### Your instructions
Count the lines in the records below that contain the word "oriented", and reply with only that number.
•••
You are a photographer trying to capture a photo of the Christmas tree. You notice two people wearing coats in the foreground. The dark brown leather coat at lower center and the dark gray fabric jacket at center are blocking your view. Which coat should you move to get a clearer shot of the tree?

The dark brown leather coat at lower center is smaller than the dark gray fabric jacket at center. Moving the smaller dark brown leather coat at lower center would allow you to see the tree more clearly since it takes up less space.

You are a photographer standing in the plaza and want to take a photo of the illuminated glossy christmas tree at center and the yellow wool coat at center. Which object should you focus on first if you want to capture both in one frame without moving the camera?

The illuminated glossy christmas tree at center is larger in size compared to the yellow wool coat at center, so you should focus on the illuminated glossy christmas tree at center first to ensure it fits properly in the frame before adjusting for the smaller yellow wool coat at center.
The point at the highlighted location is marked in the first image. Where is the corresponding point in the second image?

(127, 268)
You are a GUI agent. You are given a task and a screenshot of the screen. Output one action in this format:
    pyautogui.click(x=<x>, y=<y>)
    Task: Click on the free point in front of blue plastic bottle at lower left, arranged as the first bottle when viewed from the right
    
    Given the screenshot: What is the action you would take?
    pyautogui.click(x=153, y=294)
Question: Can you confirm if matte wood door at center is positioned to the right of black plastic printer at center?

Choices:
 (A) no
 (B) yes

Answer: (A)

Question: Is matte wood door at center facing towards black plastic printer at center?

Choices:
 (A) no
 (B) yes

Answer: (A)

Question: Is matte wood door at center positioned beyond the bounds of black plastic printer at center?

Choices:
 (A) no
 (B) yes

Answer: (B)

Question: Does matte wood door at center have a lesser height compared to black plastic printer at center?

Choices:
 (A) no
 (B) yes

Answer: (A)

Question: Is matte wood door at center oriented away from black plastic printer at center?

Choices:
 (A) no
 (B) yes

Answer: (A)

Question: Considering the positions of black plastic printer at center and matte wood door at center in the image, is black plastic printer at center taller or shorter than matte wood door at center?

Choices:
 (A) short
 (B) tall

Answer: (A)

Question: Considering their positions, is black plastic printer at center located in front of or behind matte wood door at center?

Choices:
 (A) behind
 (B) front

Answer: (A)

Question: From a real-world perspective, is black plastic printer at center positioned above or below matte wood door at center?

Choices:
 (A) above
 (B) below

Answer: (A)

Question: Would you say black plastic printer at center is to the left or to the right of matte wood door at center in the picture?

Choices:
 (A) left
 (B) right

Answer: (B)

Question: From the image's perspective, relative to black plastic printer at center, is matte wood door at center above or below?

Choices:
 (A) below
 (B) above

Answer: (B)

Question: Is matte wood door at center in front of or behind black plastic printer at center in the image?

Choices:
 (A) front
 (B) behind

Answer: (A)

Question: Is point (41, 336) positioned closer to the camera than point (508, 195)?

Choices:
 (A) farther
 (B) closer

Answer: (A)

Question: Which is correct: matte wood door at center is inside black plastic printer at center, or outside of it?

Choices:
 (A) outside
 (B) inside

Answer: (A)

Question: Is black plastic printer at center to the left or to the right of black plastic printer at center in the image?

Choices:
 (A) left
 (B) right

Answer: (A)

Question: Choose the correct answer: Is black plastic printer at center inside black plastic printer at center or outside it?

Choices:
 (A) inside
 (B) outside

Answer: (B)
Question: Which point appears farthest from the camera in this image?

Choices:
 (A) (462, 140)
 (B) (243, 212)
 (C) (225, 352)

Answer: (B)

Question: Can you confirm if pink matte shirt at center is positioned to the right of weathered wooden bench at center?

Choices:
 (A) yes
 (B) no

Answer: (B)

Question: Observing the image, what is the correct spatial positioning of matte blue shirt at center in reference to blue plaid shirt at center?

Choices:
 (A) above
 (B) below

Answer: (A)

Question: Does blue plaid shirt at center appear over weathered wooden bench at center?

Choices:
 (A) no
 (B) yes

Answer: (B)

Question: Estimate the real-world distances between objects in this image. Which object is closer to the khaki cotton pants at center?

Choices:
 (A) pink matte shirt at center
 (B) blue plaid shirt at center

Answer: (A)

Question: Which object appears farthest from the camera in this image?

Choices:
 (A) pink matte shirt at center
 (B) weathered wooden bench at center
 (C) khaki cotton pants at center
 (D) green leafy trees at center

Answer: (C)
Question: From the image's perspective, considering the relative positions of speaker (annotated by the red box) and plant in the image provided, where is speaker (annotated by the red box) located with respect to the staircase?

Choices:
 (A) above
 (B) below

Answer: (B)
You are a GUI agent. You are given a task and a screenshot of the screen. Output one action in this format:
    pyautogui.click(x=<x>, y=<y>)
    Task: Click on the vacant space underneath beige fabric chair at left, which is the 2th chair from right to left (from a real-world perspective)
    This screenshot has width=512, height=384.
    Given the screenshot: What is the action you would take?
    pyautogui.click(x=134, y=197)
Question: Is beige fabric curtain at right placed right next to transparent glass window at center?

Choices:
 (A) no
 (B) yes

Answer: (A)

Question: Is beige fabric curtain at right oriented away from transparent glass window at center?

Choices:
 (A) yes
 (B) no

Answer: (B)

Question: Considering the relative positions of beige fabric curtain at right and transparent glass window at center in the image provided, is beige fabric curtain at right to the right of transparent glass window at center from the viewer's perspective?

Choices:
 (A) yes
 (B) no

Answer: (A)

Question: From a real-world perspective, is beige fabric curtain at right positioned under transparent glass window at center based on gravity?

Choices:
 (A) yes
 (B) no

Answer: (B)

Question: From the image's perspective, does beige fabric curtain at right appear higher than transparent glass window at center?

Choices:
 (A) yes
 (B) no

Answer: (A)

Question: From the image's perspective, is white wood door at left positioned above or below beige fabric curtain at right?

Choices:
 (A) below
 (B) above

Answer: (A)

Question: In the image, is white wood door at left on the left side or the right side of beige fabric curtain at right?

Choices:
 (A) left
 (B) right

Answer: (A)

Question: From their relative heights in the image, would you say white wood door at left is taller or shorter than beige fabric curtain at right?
•••
### Result
2